◆ ASSIGNED TASK
Filter the data below for the string "point" and copy each matching line.

Version difference data:
====

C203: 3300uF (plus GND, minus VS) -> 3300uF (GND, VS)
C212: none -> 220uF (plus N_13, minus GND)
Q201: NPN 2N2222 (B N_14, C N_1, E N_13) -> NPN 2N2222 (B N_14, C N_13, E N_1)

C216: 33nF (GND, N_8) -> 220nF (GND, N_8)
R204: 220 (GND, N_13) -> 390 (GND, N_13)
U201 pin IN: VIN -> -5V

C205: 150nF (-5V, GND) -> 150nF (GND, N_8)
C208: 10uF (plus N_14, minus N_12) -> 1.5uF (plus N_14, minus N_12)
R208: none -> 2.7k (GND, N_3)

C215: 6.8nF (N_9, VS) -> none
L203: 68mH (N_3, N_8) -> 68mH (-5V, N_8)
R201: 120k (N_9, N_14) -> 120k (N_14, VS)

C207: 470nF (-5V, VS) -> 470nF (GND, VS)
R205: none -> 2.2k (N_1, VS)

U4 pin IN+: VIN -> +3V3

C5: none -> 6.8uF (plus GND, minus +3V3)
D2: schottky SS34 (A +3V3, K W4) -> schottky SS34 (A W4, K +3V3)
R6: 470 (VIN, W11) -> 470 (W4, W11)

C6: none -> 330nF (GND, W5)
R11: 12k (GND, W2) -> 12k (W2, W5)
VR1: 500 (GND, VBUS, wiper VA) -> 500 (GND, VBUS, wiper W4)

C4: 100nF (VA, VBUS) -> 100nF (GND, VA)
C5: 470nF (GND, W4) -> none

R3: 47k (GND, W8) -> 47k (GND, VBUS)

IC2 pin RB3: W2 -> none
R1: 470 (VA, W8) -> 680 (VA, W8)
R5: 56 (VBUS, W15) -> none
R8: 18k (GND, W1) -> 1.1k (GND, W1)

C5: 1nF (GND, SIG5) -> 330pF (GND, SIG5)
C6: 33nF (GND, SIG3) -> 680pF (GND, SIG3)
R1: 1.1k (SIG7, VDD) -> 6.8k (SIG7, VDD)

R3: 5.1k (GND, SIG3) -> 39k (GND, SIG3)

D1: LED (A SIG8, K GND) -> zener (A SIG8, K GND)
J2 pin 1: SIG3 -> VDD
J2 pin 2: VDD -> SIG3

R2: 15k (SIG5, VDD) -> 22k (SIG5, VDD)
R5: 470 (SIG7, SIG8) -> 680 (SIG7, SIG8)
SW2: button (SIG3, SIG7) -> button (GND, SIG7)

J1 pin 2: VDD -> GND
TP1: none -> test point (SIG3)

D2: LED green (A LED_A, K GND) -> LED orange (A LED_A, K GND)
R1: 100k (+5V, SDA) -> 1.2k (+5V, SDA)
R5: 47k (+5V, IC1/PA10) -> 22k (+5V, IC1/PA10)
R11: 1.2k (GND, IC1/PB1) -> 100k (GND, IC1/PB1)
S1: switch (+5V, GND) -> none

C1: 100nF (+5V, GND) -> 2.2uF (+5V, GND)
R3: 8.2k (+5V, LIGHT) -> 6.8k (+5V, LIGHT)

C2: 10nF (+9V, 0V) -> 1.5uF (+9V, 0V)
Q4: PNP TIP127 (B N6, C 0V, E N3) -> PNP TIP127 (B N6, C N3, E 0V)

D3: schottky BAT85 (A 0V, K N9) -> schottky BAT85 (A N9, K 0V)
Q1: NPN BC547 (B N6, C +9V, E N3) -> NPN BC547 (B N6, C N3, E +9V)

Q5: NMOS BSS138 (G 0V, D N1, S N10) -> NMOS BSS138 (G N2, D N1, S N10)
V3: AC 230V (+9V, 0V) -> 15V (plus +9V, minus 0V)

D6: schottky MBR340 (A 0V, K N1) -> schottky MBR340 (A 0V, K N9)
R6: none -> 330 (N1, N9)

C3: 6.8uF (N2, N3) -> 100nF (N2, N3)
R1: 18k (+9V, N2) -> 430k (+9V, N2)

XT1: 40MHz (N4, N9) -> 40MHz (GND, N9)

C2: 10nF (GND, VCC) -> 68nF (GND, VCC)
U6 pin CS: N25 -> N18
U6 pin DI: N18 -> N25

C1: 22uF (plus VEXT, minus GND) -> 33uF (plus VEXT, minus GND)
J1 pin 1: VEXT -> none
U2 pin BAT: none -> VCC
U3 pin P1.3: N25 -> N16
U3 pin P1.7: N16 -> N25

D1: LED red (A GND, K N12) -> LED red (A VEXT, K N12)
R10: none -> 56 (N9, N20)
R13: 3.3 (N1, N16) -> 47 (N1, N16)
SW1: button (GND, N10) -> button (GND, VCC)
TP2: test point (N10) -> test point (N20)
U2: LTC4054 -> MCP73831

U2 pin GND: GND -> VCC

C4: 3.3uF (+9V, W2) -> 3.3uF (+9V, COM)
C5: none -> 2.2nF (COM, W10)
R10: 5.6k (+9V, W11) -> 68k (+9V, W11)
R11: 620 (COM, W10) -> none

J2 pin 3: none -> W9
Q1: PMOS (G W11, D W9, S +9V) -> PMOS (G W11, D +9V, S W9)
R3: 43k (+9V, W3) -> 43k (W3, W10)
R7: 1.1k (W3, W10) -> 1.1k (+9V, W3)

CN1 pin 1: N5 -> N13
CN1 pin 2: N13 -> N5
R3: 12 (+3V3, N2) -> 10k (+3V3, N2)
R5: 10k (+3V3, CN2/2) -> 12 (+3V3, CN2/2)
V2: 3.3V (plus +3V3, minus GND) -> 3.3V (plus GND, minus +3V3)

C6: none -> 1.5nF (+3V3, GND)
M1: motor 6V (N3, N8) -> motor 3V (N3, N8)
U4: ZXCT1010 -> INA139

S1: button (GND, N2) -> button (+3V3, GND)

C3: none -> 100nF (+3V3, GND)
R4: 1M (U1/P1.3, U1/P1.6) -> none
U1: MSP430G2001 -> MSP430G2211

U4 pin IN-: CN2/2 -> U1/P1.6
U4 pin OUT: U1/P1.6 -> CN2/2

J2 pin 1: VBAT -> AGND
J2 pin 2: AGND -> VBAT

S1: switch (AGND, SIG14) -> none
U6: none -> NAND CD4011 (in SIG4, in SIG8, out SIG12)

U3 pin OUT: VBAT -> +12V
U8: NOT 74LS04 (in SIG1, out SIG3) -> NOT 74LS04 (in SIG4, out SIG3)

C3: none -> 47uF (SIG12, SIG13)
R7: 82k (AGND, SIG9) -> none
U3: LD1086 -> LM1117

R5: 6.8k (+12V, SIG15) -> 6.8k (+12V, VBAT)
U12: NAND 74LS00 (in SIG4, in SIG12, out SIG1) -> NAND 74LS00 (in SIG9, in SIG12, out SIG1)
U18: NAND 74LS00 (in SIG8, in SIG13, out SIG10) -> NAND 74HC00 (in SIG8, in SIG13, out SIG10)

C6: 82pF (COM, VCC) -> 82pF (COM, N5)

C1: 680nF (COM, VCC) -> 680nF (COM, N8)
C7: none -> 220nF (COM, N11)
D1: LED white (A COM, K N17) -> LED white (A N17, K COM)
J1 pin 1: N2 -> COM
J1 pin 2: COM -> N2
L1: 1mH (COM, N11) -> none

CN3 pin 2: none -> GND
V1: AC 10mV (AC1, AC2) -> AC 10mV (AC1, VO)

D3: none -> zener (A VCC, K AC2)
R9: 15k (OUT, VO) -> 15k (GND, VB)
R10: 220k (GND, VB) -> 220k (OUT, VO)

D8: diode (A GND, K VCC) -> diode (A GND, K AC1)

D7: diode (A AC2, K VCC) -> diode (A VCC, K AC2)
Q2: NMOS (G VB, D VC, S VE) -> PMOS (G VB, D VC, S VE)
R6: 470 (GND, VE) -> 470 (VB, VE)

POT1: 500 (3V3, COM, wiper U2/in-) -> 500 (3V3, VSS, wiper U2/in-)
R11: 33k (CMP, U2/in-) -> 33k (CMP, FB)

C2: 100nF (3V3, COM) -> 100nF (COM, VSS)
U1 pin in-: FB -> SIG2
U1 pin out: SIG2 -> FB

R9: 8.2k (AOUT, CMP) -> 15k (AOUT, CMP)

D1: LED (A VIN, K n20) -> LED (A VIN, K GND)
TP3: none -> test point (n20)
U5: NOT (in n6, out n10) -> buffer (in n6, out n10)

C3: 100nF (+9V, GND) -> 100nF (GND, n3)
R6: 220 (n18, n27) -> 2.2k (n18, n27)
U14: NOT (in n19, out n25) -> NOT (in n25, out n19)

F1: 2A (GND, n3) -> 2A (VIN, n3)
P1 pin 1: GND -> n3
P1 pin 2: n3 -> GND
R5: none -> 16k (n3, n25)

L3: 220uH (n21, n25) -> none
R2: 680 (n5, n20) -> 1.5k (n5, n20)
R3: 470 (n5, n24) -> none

====

◆ ANSWER TO THIS PROBLEM
TP1: none -> test point (SIG3)
TP2: test point (N10) -> test point (N20)
TP3: none -> test point (n20)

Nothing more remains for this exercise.